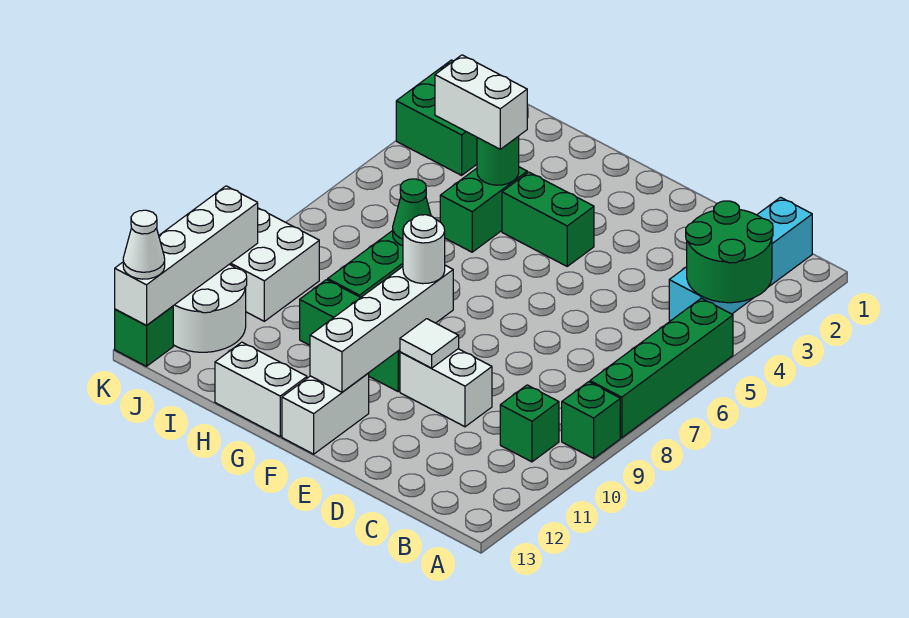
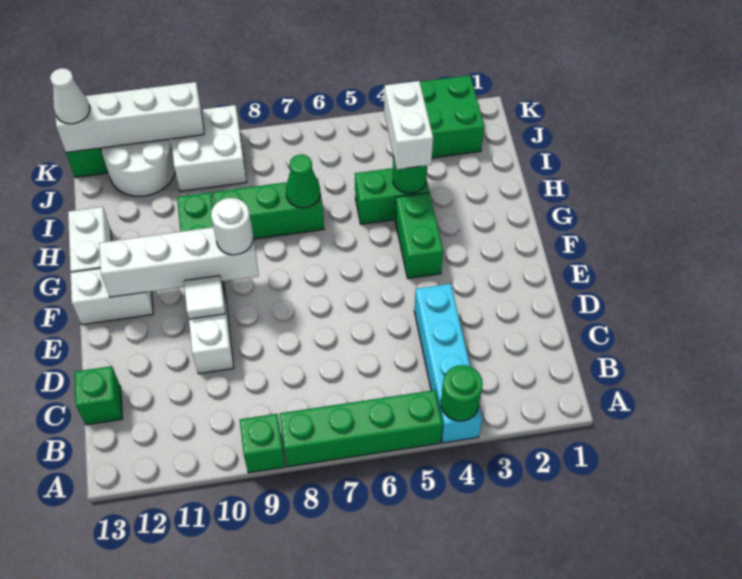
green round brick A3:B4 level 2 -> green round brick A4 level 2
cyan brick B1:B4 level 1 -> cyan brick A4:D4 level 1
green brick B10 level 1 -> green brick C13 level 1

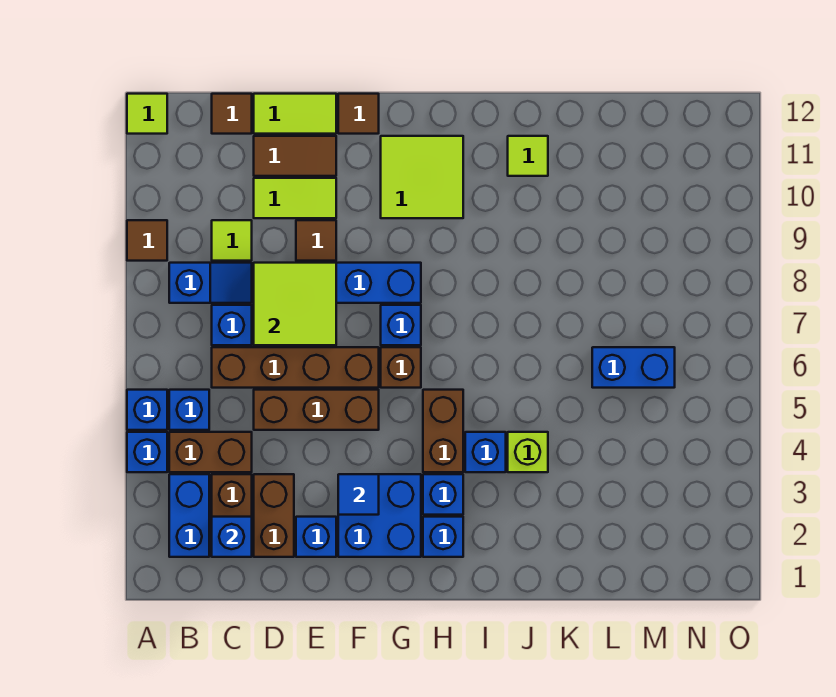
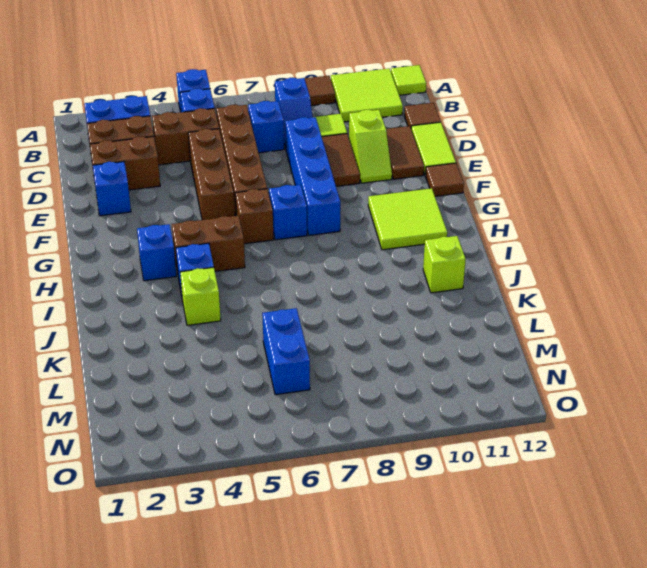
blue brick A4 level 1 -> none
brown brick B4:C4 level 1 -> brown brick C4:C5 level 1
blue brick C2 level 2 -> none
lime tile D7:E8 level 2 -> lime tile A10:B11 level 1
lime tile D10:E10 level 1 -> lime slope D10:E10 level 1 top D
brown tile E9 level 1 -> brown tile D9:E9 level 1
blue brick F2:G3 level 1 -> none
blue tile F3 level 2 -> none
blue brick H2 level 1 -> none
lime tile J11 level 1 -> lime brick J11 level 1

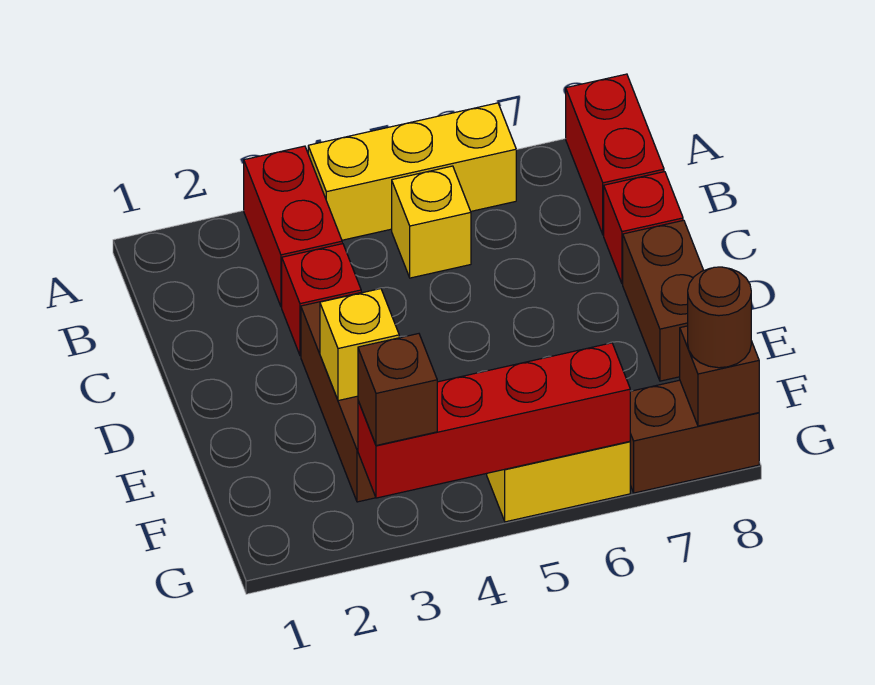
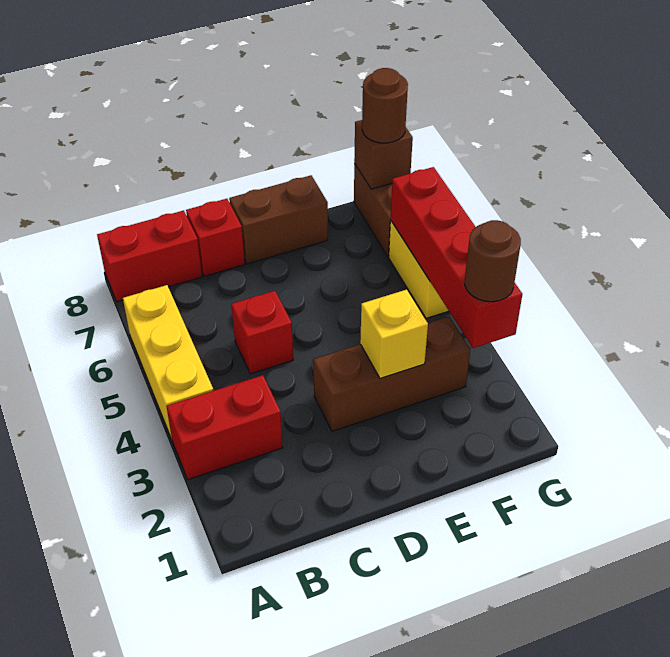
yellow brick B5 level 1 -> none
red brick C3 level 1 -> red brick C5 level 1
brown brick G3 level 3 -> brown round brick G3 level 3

□ □ □ □ □ □ □

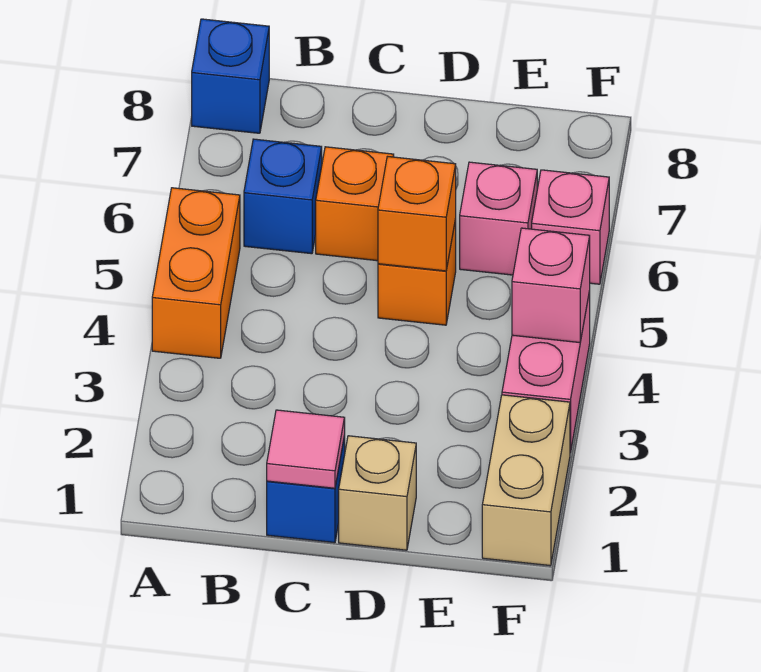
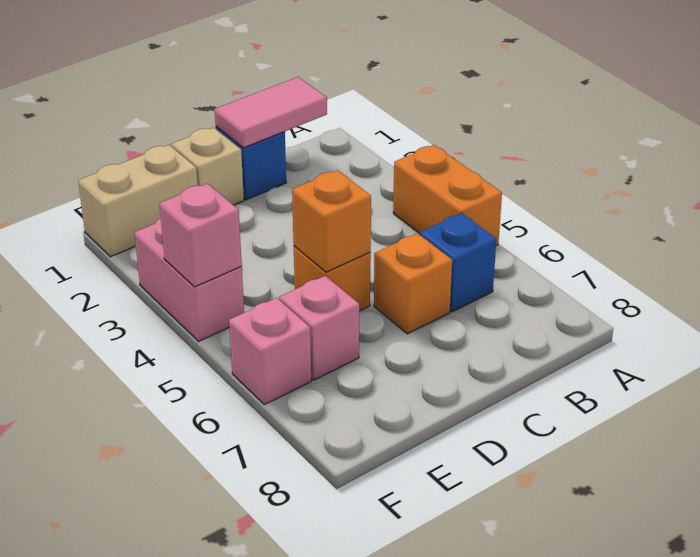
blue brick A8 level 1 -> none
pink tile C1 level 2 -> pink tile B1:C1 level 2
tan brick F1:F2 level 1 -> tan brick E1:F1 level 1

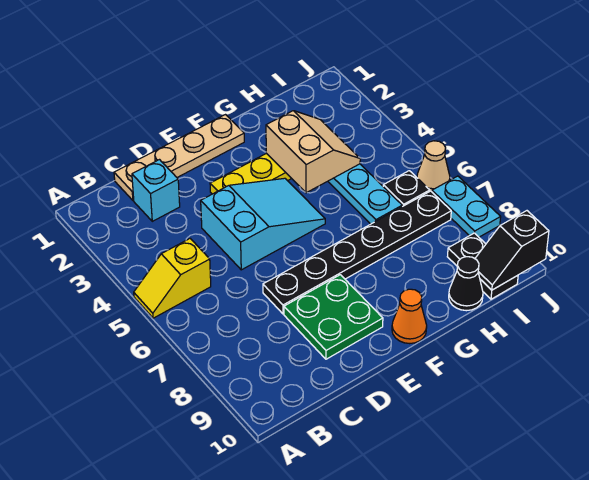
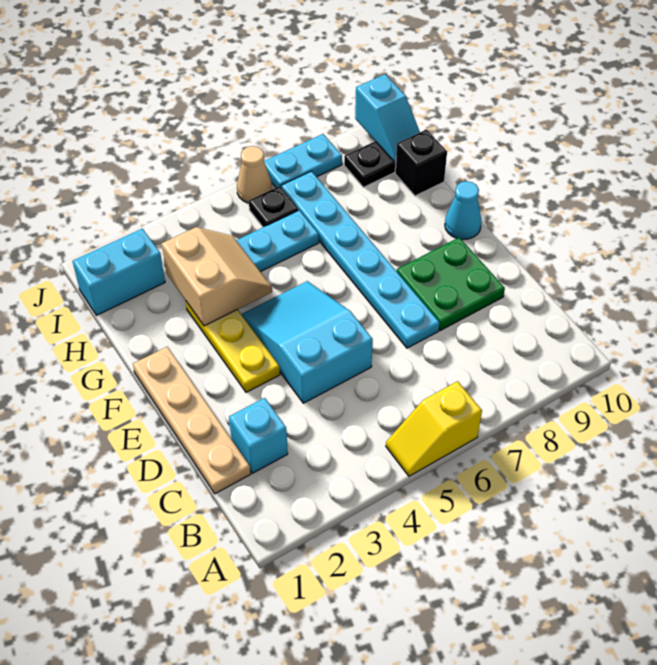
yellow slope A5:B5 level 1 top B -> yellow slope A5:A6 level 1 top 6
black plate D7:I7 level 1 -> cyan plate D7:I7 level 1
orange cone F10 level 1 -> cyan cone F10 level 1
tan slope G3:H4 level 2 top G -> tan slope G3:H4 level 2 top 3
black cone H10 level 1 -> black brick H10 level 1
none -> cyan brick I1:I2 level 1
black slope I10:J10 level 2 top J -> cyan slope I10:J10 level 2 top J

□ □ □ □ □ □ □

● What you are asked to do
From the records above, transcribe only the stretch from the line with "green brick B10" through the line with "brown brick G3", keeping both ends. Omit pictures.

● Written solution
green brick B10 level 1 -> green brick C13 level 1

blue brick A4 level 1 -> none
brown brick B4:C4 level 1 -> brown brick C4:C5 level 1
blue brick C2 level 2 -> none
lime tile D7:E8 level 2 -> lime tile A10:B11 level 1
lime tile D10:E10 level 1 -> lime slope D10:E10 level 1 top D
brown tile E9 level 1 -> brown tile D9:E9 level 1
blue brick F2:G3 level 1 -> none
blue tile F3 level 2 -> none
blue brick H2 level 1 -> none
lime tile J11 level 1 -> lime brick J11 level 1

yellow brick B5 level 1 -> none
red brick C3 level 1 -> red brick C5 level 1
brown brick G3 level 3 -> brown round brick G3 level 3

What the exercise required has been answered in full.